* SOURCE MATERIAL *
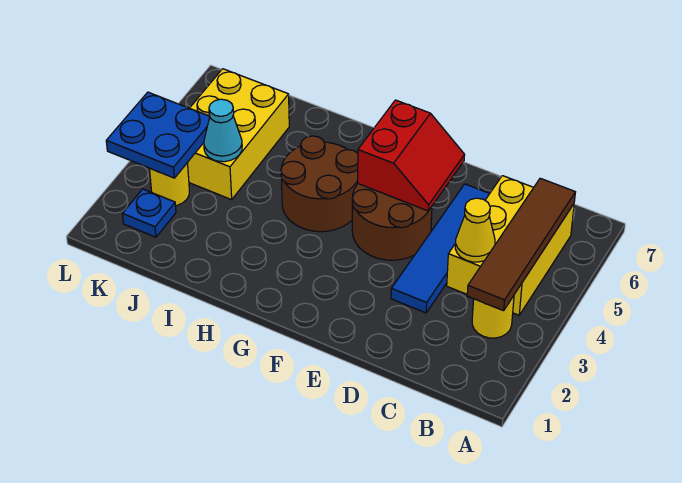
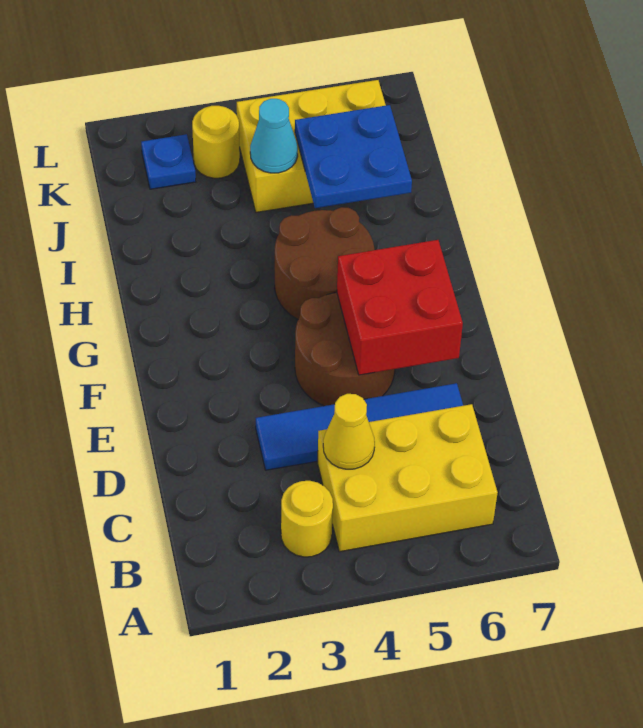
brown tile B3:B6 level 2 -> none
red slope E5:F6 level 2 top F -> red brick E5:F6 level 2
blue plate K3:L4 level 2 -> blue plate I5:J6 level 2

* WHAT IS BEING ASKED *
In your copy, omit the pictures and restate every line of the data word for word.

* SOLUTION FOR THIS TASK *
brown tile B3:B6 level 2 -> none
red slope E5:F6 level 2 top F -> red brick E5:F6 level 2
blue plate K3:L4 level 2 -> blue plate I5:J6 level 2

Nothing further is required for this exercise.